### What is expected
Which of the lines in the data mention the string "pentagon"? List them all.

(Data)

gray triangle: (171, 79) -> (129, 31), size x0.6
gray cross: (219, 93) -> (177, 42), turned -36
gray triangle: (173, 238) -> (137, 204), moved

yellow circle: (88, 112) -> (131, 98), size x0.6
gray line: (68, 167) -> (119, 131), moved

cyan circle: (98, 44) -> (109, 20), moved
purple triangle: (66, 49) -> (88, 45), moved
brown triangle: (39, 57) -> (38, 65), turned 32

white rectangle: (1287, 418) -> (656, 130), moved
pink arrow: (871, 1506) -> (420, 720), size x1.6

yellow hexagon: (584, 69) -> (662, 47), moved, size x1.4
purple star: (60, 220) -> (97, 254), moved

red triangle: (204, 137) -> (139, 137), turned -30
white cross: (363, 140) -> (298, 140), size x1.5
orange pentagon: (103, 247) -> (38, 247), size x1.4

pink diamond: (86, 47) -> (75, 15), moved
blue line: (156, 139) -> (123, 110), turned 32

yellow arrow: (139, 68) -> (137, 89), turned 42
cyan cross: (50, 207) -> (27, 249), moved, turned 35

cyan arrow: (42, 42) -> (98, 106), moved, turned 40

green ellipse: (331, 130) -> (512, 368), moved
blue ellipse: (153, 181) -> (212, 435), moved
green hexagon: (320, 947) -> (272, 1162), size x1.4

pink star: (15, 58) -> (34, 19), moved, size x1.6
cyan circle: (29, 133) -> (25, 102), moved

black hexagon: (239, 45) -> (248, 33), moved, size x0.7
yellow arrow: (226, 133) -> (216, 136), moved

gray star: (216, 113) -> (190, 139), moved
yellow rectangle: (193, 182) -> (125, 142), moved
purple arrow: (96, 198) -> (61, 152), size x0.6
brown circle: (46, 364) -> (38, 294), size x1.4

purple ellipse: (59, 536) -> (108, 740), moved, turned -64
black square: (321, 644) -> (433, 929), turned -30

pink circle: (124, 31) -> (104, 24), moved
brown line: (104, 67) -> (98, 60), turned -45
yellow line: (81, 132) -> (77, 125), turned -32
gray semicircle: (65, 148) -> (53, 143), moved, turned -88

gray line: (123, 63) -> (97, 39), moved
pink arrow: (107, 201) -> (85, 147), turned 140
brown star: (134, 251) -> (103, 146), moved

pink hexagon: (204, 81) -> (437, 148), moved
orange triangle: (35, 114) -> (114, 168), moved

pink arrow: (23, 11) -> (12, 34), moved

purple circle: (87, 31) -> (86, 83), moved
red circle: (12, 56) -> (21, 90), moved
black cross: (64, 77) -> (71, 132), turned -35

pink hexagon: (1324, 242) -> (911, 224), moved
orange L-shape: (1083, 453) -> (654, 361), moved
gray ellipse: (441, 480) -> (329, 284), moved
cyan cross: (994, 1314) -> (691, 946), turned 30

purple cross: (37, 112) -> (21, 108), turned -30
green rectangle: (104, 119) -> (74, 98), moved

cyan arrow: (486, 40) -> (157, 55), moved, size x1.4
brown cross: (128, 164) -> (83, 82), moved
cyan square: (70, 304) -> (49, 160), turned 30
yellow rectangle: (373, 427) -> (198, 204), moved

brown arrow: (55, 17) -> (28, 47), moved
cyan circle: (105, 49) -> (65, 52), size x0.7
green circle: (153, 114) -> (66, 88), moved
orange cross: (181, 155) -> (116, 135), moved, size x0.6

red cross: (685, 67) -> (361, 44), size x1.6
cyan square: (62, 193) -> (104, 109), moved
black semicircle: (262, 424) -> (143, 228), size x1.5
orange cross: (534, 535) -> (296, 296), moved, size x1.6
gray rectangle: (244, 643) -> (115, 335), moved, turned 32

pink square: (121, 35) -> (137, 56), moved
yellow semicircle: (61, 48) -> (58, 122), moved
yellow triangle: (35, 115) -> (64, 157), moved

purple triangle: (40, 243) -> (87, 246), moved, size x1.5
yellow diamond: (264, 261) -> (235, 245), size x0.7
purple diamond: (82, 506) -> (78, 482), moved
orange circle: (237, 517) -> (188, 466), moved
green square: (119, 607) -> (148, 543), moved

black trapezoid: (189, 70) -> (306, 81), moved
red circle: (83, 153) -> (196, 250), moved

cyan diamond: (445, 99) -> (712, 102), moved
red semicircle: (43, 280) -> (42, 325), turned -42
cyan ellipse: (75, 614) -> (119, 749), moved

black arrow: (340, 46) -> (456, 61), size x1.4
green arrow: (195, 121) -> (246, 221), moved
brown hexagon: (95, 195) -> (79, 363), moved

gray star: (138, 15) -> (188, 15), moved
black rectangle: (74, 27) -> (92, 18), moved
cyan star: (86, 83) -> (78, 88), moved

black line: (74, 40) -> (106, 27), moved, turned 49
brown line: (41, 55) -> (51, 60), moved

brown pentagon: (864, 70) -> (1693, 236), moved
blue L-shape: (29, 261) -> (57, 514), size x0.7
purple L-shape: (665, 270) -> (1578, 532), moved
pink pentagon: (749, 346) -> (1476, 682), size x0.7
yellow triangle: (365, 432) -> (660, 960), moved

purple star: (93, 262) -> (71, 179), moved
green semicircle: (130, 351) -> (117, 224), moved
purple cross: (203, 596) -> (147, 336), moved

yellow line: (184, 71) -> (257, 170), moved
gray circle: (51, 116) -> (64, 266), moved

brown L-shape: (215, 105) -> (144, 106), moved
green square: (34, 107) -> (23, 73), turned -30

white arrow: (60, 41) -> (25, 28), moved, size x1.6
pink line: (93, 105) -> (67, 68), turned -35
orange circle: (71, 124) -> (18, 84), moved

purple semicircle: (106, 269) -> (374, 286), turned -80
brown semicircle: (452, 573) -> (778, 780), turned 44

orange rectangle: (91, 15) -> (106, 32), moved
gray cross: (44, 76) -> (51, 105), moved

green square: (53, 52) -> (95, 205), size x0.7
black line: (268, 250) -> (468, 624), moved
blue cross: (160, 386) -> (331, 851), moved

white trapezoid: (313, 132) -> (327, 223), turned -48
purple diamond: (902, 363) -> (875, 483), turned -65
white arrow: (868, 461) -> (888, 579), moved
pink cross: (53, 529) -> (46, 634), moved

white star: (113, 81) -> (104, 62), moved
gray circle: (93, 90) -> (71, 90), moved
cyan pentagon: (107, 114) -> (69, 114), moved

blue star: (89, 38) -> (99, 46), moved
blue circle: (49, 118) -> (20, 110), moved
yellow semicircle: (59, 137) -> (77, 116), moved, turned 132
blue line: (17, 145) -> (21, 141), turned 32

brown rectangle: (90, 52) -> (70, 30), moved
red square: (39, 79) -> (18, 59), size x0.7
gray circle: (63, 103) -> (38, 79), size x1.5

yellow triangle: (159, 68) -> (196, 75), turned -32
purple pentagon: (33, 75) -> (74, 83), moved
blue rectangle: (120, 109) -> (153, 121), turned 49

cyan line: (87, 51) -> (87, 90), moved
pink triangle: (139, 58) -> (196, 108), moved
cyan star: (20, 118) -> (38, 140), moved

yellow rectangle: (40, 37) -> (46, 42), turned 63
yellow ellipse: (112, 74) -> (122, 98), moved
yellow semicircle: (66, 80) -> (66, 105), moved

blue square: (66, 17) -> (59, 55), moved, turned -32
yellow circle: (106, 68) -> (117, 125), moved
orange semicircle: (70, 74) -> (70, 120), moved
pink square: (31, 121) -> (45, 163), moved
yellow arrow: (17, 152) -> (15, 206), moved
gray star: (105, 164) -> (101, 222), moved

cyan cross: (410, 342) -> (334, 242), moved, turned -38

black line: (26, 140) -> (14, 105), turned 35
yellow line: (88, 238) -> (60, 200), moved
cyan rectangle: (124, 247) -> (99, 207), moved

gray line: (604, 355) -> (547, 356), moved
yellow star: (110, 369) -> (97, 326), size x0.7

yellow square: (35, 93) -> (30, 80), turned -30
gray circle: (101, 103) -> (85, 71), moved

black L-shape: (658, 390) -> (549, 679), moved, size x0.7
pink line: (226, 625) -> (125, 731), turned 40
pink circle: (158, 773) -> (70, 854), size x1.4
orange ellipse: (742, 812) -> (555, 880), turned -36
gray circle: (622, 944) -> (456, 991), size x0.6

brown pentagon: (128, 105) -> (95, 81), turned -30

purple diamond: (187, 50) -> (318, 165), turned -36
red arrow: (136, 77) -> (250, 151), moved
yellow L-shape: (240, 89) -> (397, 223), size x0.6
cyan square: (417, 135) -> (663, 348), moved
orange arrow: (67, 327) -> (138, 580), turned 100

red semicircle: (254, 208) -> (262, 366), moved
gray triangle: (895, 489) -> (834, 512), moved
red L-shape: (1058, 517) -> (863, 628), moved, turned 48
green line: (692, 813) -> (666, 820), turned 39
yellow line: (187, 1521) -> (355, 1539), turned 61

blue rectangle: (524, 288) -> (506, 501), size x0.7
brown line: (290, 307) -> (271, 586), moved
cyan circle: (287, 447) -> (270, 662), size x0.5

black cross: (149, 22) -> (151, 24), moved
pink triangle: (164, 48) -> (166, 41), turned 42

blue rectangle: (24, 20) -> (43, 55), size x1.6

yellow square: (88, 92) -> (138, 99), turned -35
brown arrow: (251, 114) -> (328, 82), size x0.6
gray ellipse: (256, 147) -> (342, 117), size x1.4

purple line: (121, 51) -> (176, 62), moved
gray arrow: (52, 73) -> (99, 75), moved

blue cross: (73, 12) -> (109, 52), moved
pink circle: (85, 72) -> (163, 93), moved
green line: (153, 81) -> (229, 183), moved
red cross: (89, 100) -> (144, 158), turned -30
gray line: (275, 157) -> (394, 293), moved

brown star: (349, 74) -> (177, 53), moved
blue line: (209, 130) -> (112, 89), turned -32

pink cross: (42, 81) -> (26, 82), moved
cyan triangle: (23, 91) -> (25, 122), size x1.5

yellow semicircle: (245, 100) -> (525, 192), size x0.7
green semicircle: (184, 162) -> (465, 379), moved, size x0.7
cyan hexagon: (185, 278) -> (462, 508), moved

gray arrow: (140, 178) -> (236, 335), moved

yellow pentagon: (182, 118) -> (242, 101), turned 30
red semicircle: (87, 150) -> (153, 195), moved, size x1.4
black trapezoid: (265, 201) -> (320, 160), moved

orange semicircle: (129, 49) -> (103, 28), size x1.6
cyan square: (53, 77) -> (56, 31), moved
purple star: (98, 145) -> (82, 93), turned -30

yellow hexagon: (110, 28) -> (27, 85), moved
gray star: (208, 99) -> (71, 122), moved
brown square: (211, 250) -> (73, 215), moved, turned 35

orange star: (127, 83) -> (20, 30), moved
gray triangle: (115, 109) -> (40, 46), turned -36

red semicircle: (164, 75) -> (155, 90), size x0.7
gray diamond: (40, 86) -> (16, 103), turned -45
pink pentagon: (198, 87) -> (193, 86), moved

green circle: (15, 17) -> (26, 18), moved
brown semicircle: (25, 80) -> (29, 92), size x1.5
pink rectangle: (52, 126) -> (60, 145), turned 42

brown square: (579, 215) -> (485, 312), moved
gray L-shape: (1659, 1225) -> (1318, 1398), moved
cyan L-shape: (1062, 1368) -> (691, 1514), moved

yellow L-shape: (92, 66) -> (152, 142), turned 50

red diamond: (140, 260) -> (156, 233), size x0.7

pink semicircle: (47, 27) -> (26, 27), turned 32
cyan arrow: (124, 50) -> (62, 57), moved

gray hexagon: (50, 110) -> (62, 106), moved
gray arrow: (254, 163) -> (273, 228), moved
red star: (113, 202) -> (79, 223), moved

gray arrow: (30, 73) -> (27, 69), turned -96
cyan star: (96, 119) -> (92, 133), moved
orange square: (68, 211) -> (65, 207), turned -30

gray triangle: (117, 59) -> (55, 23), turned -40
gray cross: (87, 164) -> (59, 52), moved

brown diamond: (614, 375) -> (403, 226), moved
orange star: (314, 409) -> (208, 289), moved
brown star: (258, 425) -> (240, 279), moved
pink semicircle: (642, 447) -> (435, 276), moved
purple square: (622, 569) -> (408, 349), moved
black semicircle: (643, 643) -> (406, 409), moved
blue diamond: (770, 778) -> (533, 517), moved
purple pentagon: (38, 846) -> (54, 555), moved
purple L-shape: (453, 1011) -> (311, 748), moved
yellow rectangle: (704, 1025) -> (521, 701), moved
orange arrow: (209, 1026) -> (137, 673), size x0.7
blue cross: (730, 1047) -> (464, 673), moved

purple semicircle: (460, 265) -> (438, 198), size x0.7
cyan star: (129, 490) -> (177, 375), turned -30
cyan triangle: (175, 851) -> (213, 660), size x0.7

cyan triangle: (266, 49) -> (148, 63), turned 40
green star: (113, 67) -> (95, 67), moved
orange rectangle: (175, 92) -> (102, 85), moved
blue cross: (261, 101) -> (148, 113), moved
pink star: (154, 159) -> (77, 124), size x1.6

(End Data)

### Task response
orange pentagon: (103, 247) -> (38, 247), size x1.4
brown pentagon: (864, 70) -> (1693, 236), moved
pink pentagon: (749, 346) -> (1476, 682), size x0.7
cyan pentagon: (107, 114) -> (69, 114), moved
purple pentagon: (33, 75) -> (74, 83), moved
brown pentagon: (128, 105) -> (95, 81), turned -30
yellow pentagon: (182, 118) -> (242, 101), turned 30
pink pentagon: (198, 87) -> (193, 86), moved
purple pentagon: (38, 846) -> (54, 555), moved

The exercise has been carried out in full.